* **Supplied records**
■ ■ ■ ■ ■

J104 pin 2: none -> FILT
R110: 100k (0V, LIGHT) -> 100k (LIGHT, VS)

■ ■ ■ ■ ■

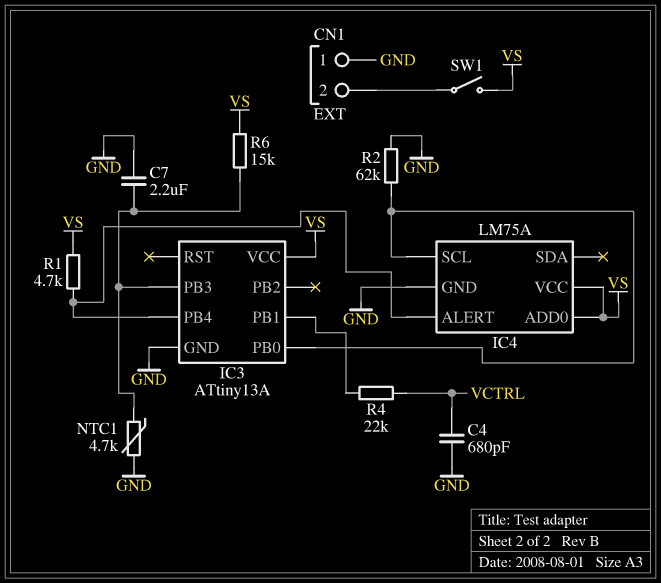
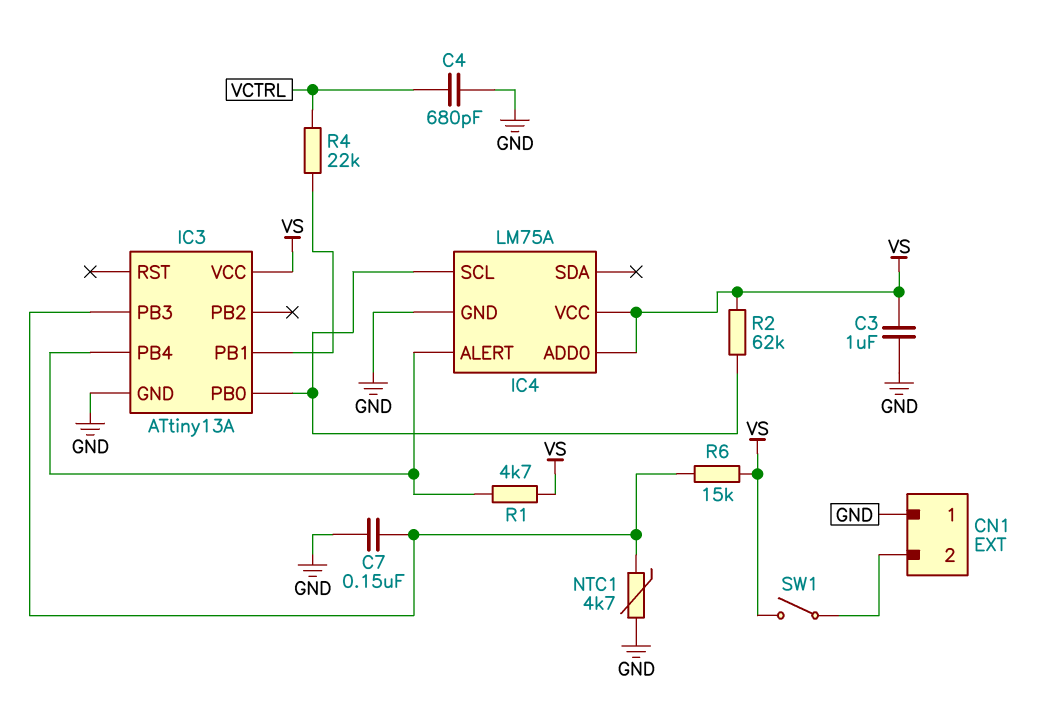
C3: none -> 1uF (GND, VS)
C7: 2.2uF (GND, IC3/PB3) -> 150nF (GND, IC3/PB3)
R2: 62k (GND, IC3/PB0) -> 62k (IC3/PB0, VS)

■ ■ ■ ■ ■

* **Your goal**
From the data above, copy out every line with the string "none" in it.

* **Solution for this problem**
J104 pin 2: none -> FILT
C3: none -> 1uF (GND, VS)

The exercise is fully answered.